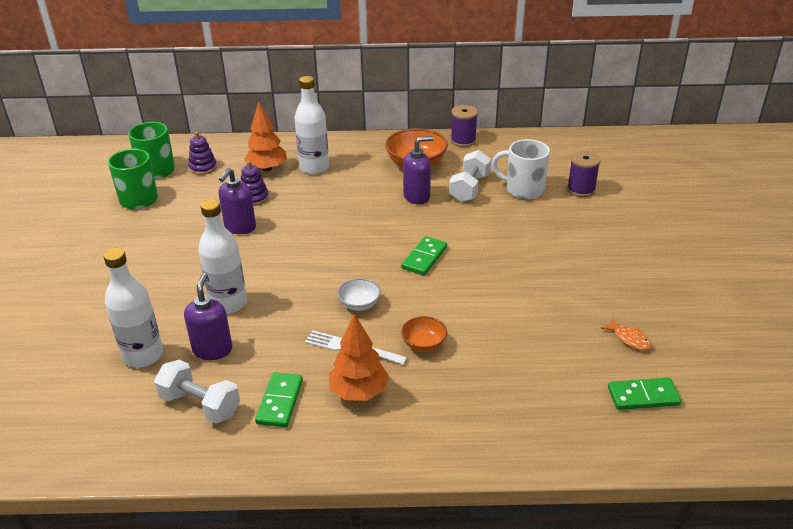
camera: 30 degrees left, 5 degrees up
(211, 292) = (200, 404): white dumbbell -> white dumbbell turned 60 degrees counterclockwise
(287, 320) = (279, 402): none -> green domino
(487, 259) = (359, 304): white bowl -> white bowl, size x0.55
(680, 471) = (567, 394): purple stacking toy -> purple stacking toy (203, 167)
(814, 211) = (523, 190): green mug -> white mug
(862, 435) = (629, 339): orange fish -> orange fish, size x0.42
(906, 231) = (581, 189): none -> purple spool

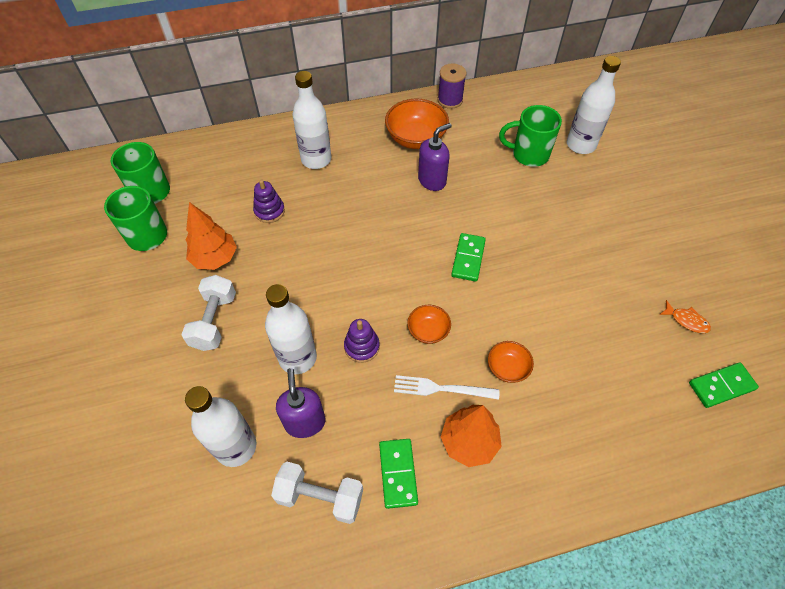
camera: 15 degrees left, 20 degrees up
(203, 167) = (199, 179): purple stacking toy -> purple stacking toy (362, 347)
(240, 227) = (270, 254): purple soap dispenser -> none
(267, 169) = (268, 169): orange tree -> orange tree (215, 259)
(359, 304) = (428, 331): white bowl -> orange bowl
(469, 188) = (478, 161): white dumbbell -> white dumbbell (214, 321)
(523, 190) = (529, 154): white mug -> green mug
(581, 189) = (581, 145): purple spool -> white bottle

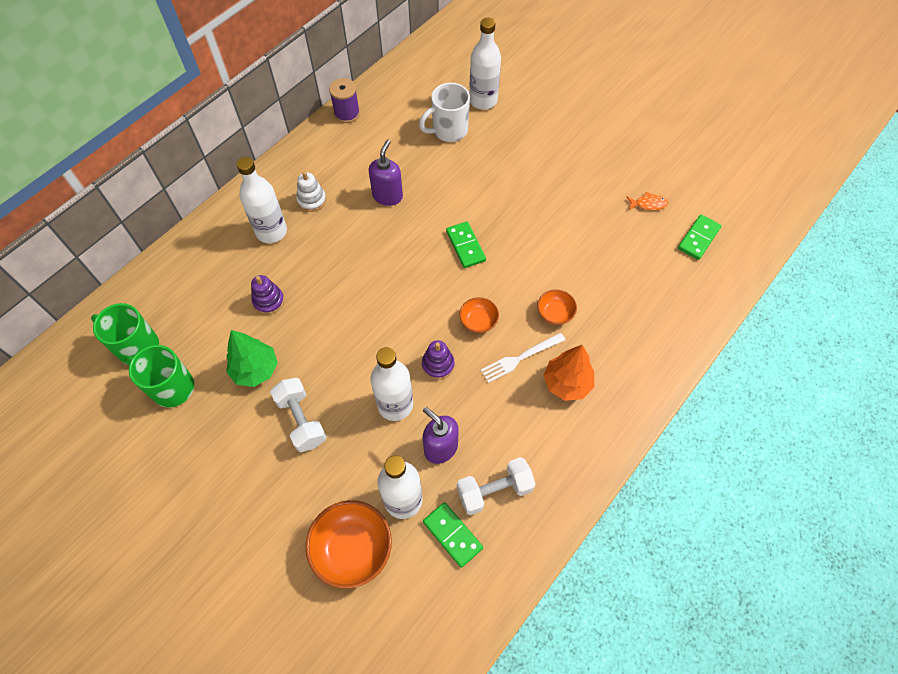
camera: 35 degrees left, 5 degrees up
(215, 259) = (255, 370): orange tree -> green tree
(367, 152) = (312, 200): none -> white stacking toy
(398, 473) = (535, 437): green domino -> green domino (452, 535)
(416, 138) = (345, 165): orange bowl -> orange bowl (352, 548)
(529, 154) = (448, 130): green mug -> white mug

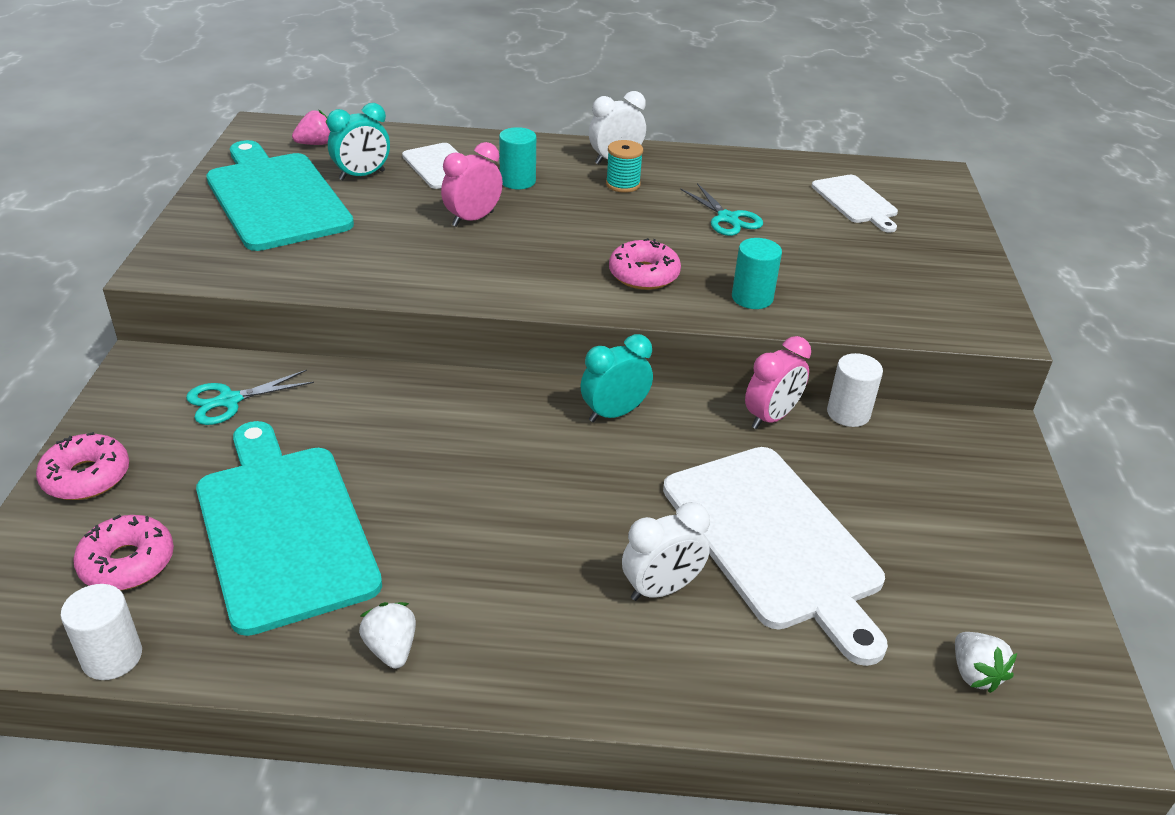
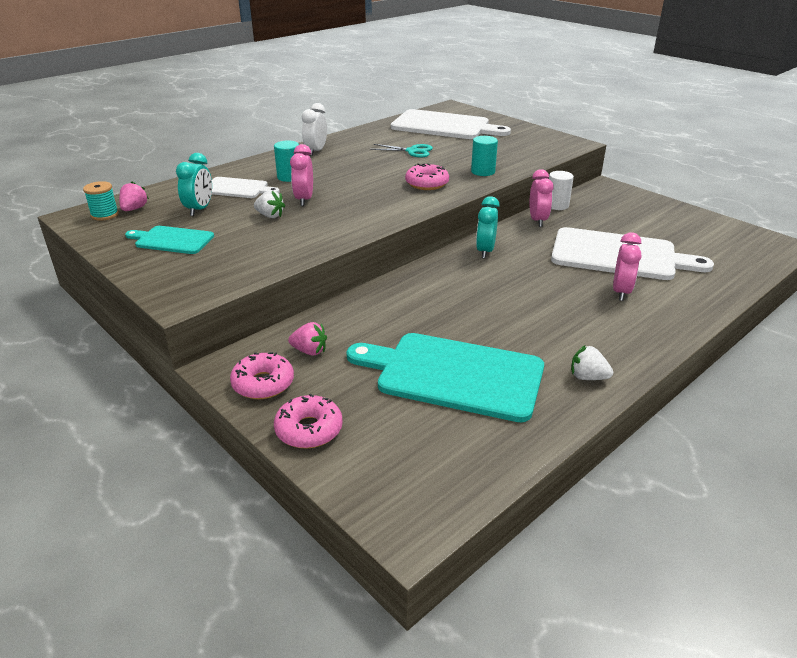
camera: 45 degrees left, 5 degrees down
(112, 657) = (497, 475): white cylinder -> none
(127, 563) = (416, 441): pink donut -> pink donut (263, 383)
(229, 401) = (309, 351): turquoise scissors -> pink strawberry
(276, 198) = (172, 240): turquoise cutting board -> turquoise cutting board, size x0.53
(623, 184) = (341, 158): turquoise spool -> turquoise spool (105, 215)
(661, 589) = (621, 292): white clock -> pink clock
(856, 201) = (444, 126): white cutting board -> white cutting board, size x1.89
(974, 674) = (735, 253): white strawberry -> white strawberry (270, 216)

--------

Please report all lines in the entries where "camera" appears.

**WRITTEN RESPONSE:**
camera: 30 degrees left, 5 degrees up
camera: 15 degrees left, 20 degrees up
camera: 35 degrees left, 5 degrees up
camera: 45 degrees left, 5 degrees down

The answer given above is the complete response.